*What needs to be done*: Each line below that includes the word "square" is to be reported.

══════

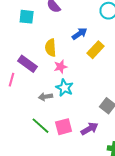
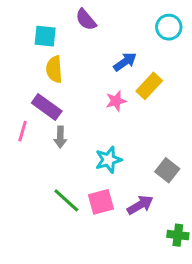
yellow semicircle: (51, 48) -> (54, 69), moved
pink star: (61, 67) -> (116, 101), moved
cyan star: (65, 88) -> (108, 160), moved, turned 30
gray arrow: (46, 97) -> (60, 137), moved, turned -80

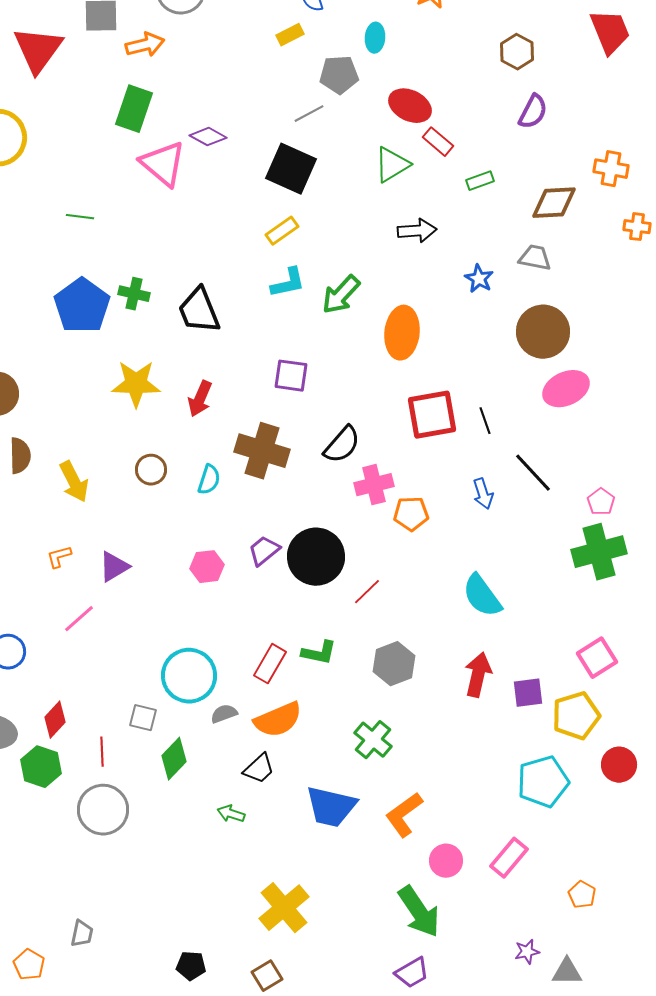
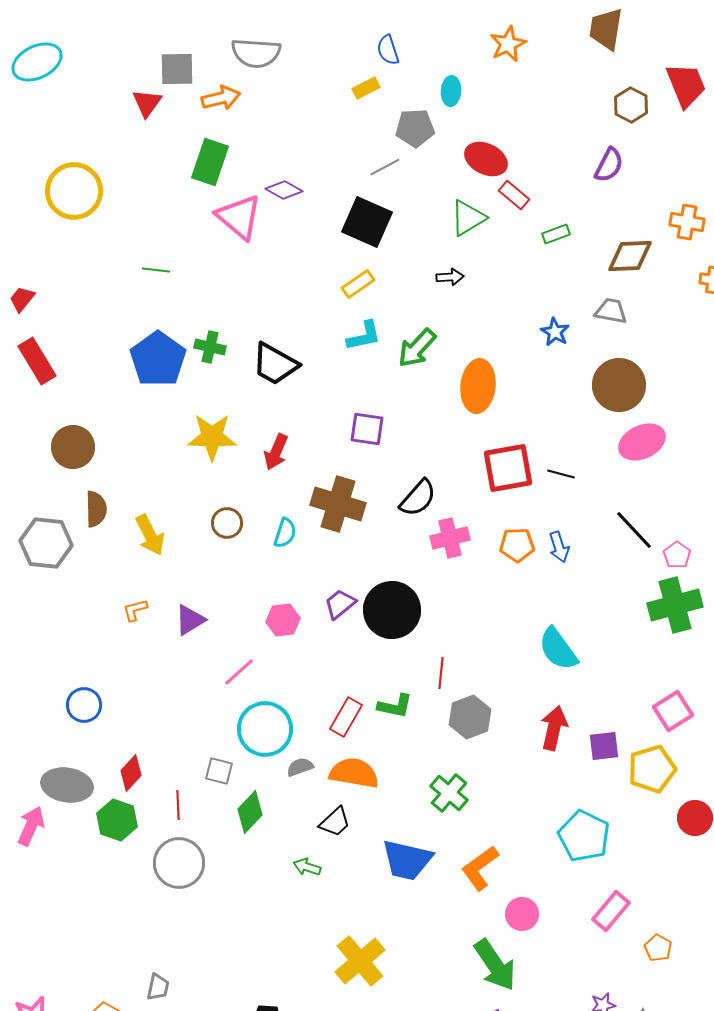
red triangle: (38, 50) -> (147, 103), moved, size x0.6
brown hexagon: (517, 52) -> (631, 105), moved
black arrow: (417, 231) -> (450, 277), moved, size x0.7
black trapezoid: (199, 311) -> (275, 364), turned -39
black line: (485, 421) -> (561, 474), turned -56
black line: (533, 473) -> (634, 530), moved
orange pentagon: (411, 514) -> (517, 545), moved
red line: (367, 592) -> (441, 673), moved, turned -40
pink line: (79, 619) -> (239, 672), moved
orange semicircle: (278, 720) -> (354, 773), turned -147
cyan pentagon: (543, 782) -> (584, 836), moved, turned -30
pink rectangle: (509, 858) -> (611, 911), moved

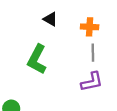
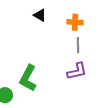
green L-shape: (37, 59) -> (28, 78), moved

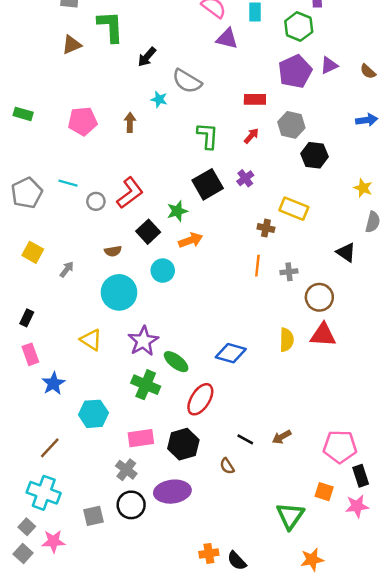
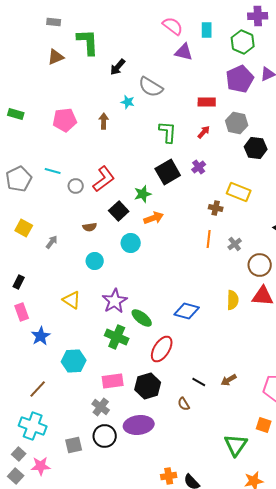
gray cross: (289, 272) -> (235, 244), turned -32
cyan circle: (119, 292) -> (95, 261), size x0.6

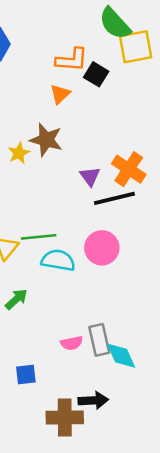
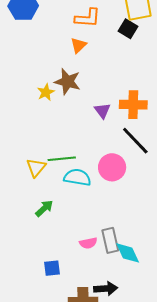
black square: (96, 74) -> (128, 29), moved
orange cross: (129, 169) -> (133, 105), turned -32
black line: (114, 198) -> (135, 141), moved, turned 60

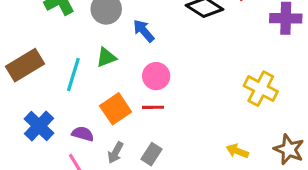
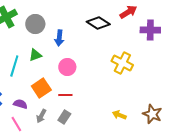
blue arrow: (144, 31) -> (59, 38), turned -133
yellow cross: (261, 89) -> (122, 63), moved
red line: (153, 107) -> (65, 95), moved

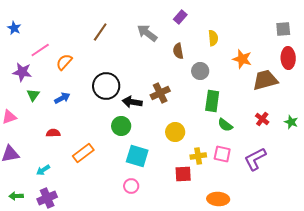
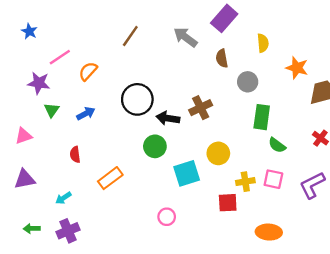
purple rectangle: (180, 17) -> (224, 18), size x1.6
red semicircle: (53, 133) -> (75, 155), turned -96
cyan square: (137, 156) -> (187, 173), moved, turned -35

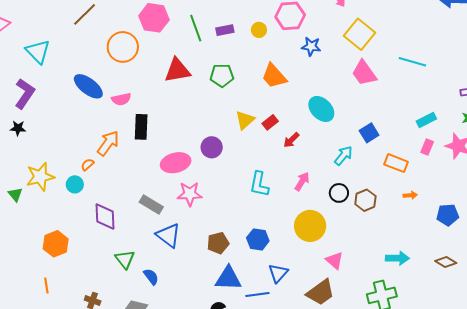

══════

*Output of the task*:
black square: (96, 74) -> (128, 29), moved
cyan square: (137, 156) -> (187, 173), moved, turned -35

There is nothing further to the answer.